• [Data for this exercise]
=== Begin Enclosure ===
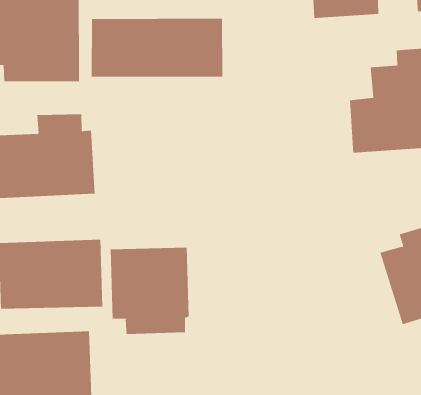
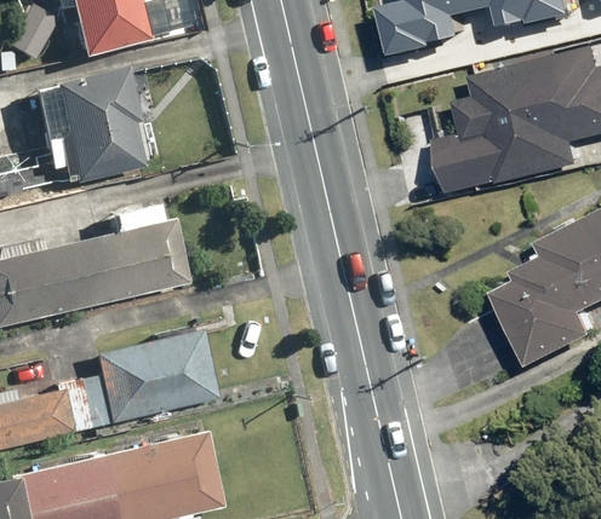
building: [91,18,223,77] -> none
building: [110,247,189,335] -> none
=== End Enclosure ===
=== Begin Enclosure ===
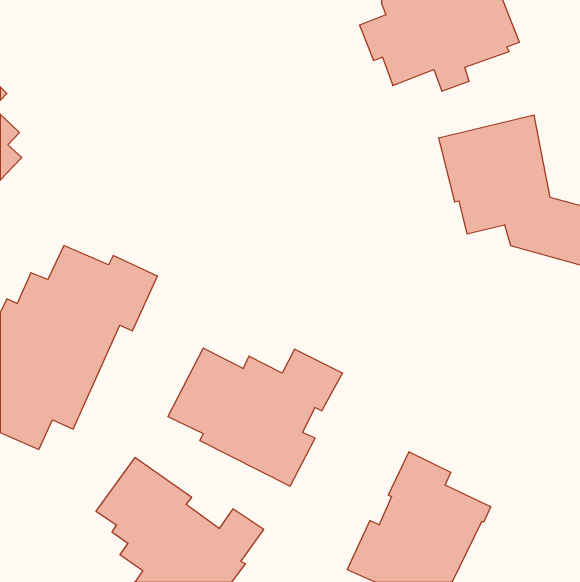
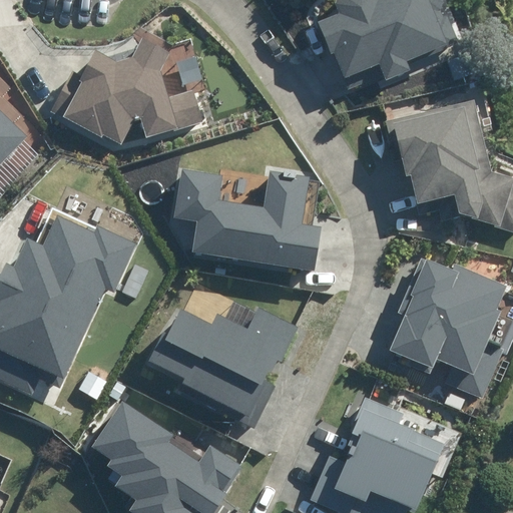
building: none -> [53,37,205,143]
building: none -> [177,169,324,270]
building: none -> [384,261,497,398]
=== End Enclosure ===
=== Begin Enclosure ===
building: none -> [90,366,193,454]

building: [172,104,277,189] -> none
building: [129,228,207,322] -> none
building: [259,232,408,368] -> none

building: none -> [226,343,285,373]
=== End Enclosure ===
• [Aim of the exercise]
For this exercise, repeat exactly the lines of the data above from the one with "building: [259,232,408,368] -> none" down to the one with "building: none -> [226,343,285,373]", both end lines included.

• [Answer for this exercise]
building: [259,232,408,368] -> none

building: none -> [226,343,285,373]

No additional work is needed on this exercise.